EXERCISE OBJECTIVE
In the data below, one line contains "C205: 22nF (+3V3, W21) -> none" and a later one contains "C203: 12pF (GND, IC201/XIN)". Print both, with every line between them, exactly and alone.
[[ DATA FOR REVIEW open ]]
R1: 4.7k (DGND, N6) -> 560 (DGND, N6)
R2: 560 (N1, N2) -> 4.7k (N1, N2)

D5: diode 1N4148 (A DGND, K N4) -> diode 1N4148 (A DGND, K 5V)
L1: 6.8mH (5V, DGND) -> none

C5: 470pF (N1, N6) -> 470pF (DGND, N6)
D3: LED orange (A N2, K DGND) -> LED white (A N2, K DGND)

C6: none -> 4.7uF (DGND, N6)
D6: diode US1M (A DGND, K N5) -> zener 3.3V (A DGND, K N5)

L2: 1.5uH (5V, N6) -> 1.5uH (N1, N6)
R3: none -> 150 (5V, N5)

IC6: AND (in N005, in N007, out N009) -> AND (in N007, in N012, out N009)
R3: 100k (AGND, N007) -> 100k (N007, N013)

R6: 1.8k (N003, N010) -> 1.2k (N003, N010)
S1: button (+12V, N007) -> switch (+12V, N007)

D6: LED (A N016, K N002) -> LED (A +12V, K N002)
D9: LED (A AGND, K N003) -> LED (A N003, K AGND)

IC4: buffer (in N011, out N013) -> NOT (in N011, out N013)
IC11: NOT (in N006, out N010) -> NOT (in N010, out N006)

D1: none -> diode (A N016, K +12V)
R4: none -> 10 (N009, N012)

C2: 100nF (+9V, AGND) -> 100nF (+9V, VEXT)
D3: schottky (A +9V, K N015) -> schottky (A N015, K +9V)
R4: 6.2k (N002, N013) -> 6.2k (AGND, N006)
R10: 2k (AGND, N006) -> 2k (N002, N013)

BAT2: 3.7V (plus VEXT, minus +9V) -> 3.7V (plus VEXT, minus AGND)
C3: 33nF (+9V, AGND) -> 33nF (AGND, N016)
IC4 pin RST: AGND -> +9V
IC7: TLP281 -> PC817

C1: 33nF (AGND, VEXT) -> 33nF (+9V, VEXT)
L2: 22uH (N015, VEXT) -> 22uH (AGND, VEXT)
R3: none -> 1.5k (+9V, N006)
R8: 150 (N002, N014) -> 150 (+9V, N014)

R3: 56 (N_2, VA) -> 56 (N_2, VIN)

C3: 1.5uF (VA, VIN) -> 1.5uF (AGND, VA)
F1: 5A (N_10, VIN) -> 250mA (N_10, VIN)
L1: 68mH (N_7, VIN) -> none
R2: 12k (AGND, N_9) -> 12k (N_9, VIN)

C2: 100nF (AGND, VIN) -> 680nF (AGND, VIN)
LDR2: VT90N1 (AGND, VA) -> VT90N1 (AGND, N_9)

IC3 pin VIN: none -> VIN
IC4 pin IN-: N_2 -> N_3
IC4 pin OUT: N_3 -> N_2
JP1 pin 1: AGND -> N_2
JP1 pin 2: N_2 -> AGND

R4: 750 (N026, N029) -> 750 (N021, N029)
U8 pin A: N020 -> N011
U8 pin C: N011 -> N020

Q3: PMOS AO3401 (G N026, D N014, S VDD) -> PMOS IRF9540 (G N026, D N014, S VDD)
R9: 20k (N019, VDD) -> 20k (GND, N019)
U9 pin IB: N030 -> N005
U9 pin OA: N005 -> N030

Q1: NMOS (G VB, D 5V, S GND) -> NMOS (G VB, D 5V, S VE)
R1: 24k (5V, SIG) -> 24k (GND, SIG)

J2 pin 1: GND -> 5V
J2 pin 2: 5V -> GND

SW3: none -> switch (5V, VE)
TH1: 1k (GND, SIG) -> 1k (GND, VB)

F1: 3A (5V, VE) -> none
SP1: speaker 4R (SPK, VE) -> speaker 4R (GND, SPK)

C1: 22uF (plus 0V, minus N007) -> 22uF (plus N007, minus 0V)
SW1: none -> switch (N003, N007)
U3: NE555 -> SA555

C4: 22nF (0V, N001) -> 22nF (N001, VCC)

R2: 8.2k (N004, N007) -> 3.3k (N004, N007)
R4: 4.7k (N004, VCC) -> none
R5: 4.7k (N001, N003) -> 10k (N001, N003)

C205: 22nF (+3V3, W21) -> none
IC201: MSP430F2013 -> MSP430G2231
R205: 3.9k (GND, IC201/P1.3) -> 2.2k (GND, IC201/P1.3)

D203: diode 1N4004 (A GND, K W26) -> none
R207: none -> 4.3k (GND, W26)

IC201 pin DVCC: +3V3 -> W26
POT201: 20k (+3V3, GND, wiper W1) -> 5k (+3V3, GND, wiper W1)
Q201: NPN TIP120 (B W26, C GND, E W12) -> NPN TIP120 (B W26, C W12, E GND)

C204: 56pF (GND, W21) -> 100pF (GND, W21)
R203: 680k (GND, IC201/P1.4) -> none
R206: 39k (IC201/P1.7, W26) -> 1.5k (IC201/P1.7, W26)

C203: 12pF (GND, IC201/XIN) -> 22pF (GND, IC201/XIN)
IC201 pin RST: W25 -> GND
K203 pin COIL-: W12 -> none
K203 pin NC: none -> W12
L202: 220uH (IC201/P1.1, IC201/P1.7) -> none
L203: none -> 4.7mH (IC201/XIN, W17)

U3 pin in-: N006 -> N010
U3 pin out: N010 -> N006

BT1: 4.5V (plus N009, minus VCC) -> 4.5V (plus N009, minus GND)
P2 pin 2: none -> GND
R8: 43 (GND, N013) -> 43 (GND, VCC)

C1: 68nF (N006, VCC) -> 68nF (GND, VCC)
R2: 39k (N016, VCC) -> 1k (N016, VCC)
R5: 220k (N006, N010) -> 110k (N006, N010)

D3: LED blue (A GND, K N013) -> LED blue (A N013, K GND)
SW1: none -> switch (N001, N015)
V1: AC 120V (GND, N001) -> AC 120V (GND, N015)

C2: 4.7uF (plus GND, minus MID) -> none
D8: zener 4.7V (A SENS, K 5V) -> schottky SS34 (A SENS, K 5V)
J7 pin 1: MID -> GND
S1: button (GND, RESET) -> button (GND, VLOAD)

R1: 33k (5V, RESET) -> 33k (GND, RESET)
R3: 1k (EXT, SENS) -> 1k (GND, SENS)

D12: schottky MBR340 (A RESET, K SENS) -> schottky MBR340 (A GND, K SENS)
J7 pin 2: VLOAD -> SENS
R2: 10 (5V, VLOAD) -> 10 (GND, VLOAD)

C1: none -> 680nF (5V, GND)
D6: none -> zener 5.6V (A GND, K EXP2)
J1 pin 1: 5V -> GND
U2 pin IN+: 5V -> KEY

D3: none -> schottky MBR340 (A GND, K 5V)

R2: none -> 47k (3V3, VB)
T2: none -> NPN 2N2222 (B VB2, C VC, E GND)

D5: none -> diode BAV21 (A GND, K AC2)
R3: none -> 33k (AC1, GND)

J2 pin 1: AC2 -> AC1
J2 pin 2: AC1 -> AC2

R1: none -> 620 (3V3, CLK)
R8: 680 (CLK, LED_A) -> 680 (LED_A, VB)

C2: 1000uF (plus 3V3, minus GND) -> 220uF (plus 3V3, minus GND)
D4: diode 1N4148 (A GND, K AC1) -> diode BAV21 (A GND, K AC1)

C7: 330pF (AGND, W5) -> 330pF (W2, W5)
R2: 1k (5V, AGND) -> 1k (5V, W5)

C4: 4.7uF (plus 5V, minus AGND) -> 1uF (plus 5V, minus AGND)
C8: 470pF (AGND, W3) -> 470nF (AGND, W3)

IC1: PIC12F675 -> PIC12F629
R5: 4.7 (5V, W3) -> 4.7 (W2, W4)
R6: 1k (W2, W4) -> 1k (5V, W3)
[[ DATA FOR REVIEW closed ]]
TASK SOLUTION
C205: 22nF (+3V3, W21) -> none
IC201: MSP430F2013 -> MSP430G2231
R205: 3.9k (GND, IC201/P1.3) -> 2.2k (GND, IC201/P1.3)

D203: diode 1N4004 (A GND, K W26) -> none
R207: none -> 4.3k (GND, W26)

IC201 pin DVCC: +3V3 -> W26
POT201: 20k (+3V3, GND, wiper W1) -> 5k (+3V3, GND, wiper W1)
Q201: NPN TIP120 (B W26, C GND, E W12) -> NPN TIP120 (B W26, C W12, E GND)

C204: 56pF (GND, W21) -> 100pF (GND, W21)
R203: 680k (GND, IC201/P1.4) -> none
R206: 39k (IC201/P1.7, W26) -> 1.5k (IC201/P1.7, W26)

C203: 12pF (GND, IC201/XIN) -> 22pF (GND, IC201/XIN)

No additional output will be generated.